YOUR TASK
For the listing below, output exactly the lines from the line with "(477, 279) = (528, 377): none -> orange tree" up to and including the line with "(474, 217) = (455, 176): purple", and no other lines.

DATA LISTING
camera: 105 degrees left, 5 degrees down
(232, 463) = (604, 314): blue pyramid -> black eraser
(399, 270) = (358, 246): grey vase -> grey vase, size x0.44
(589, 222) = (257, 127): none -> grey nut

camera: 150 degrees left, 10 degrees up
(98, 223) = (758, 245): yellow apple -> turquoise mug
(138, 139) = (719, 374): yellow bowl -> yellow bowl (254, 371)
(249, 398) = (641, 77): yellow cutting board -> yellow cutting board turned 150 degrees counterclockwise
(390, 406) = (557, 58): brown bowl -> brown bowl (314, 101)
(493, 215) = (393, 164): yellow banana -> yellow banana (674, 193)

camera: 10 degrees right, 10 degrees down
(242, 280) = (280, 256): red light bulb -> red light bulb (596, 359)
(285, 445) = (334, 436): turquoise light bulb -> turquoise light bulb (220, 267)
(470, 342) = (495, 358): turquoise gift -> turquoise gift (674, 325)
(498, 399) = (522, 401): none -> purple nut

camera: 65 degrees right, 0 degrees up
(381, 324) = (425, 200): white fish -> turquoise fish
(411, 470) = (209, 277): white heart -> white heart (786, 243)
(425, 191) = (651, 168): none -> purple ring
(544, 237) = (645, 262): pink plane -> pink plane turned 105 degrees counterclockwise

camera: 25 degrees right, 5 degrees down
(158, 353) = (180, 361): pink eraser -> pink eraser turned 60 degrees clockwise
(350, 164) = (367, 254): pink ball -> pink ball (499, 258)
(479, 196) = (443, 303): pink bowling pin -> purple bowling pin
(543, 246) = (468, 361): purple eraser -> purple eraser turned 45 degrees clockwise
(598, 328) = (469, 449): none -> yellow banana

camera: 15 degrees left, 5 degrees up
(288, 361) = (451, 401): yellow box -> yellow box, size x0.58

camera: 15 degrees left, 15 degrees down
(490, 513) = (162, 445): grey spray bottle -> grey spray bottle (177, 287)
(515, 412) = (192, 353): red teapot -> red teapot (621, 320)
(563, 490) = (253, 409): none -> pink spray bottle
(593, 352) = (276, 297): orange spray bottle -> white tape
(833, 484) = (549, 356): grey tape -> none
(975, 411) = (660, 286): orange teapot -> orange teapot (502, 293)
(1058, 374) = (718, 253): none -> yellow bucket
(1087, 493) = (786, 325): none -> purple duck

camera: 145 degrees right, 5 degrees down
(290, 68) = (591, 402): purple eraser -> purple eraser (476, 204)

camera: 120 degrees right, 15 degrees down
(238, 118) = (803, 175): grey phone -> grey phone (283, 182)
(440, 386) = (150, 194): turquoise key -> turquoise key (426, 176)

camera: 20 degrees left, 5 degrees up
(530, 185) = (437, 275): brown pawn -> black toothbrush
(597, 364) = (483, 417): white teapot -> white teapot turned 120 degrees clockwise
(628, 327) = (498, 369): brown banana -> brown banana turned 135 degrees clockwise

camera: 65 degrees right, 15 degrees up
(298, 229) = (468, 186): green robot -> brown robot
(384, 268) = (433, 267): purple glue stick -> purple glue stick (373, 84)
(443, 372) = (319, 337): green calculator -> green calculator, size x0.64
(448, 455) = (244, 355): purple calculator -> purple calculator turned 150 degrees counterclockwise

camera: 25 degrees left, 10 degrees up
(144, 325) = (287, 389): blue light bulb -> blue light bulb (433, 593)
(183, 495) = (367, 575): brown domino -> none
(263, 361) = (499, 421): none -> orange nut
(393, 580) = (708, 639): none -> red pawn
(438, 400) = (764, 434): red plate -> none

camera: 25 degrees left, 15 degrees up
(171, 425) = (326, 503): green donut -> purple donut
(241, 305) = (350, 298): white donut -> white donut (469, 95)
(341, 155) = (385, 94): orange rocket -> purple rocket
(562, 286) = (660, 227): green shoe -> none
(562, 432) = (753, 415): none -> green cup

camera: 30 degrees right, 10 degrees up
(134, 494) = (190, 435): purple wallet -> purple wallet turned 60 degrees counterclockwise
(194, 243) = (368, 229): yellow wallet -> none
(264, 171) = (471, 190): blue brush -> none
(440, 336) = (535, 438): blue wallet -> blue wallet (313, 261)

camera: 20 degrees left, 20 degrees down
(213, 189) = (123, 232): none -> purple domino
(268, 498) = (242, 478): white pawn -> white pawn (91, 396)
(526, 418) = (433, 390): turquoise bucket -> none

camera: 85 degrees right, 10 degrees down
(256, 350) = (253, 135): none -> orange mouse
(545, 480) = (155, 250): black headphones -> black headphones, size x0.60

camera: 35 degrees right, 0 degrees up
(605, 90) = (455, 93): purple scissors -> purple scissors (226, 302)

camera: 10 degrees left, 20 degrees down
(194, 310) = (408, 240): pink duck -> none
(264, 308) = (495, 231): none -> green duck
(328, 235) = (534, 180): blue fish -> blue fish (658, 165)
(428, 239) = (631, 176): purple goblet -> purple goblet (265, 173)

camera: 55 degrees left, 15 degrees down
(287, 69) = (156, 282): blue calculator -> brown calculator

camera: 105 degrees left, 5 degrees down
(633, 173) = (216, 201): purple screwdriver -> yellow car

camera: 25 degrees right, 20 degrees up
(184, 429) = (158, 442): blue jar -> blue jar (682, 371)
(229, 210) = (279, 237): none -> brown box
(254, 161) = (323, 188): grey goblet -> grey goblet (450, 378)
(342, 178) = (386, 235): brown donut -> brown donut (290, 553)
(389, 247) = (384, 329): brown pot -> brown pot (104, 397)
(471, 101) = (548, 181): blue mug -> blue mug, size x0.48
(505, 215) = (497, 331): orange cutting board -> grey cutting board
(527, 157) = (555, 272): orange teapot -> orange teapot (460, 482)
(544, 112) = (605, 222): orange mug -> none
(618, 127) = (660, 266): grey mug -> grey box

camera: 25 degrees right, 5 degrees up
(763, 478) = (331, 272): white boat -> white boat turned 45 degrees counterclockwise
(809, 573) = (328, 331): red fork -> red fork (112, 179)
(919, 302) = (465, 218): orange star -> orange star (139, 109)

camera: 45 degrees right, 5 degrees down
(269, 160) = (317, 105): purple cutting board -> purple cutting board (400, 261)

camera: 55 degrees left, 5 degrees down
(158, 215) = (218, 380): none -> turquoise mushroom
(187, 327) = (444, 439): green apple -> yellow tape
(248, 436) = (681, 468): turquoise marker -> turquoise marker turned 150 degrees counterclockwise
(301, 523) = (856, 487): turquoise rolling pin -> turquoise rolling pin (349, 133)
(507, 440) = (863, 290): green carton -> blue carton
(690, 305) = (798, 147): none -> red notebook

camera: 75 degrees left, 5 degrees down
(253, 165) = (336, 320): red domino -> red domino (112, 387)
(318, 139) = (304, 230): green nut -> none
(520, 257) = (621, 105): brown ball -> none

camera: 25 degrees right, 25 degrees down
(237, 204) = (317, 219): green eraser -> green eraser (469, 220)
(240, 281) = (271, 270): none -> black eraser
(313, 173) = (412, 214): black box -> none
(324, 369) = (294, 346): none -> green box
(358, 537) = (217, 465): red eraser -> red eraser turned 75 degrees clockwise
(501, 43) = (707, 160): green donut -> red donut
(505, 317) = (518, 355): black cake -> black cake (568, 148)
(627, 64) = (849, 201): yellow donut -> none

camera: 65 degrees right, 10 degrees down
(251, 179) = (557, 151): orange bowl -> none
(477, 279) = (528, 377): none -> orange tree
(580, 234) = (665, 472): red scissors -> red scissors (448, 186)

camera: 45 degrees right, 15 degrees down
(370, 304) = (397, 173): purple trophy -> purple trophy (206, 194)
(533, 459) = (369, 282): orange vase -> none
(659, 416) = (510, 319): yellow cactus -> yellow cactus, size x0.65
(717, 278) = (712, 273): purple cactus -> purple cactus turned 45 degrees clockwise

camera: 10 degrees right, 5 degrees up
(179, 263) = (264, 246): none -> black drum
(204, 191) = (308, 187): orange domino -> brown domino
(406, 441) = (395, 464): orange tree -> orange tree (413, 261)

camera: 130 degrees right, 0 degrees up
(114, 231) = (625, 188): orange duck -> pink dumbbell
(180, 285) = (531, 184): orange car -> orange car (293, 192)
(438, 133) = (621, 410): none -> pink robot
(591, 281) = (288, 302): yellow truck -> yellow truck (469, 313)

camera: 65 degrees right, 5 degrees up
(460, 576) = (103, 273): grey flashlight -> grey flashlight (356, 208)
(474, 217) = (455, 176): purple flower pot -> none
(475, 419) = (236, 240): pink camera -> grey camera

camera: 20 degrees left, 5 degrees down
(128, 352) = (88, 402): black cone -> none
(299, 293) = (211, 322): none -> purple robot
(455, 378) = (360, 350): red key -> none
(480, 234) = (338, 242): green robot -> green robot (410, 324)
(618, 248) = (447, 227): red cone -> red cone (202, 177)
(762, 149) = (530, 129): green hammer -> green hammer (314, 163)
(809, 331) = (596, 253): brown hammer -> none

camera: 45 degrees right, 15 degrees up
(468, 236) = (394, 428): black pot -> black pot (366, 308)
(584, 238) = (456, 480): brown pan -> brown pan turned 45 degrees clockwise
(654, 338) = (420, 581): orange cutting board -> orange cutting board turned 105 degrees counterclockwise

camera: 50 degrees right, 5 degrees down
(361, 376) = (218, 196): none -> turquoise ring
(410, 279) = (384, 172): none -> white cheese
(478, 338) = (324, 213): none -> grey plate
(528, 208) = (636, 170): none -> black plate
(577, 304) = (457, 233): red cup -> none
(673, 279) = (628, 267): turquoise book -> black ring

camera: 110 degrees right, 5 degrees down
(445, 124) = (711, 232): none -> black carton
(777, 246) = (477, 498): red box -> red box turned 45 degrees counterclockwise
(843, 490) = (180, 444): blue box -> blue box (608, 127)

TASK RESPONSE
(477, 279) = (528, 377): none -> orange tree
(580, 234) = (665, 472): red scissors -> red scissors (448, 186)

camera: 45 degrees right, 15 degrees down
(370, 304) = (397, 173): purple trophy -> purple trophy (206, 194)
(533, 459) = (369, 282): orange vase -> none
(659, 416) = (510, 319): yellow cactus -> yellow cactus, size x0.65
(717, 278) = (712, 273): purple cactus -> purple cactus turned 45 degrees clockwise

camera: 10 degrees right, 5 degrees up
(179, 263) = (264, 246): none -> black drum
(204, 191) = (308, 187): orange domino -> brown domino
(406, 441) = (395, 464): orange tree -> orange tree (413, 261)

camera: 130 degrees right, 0 degrees up
(114, 231) = (625, 188): orange duck -> pink dumbbell
(180, 285) = (531, 184): orange car -> orange car (293, 192)
(438, 133) = (621, 410): none -> pink robot
(591, 281) = (288, 302): yellow truck -> yellow truck (469, 313)

camera: 65 degrees right, 5 degrees up
(460, 576) = (103, 273): grey flashlight -> grey flashlight (356, 208)
(474, 217) = (455, 176): purple flower pot -> none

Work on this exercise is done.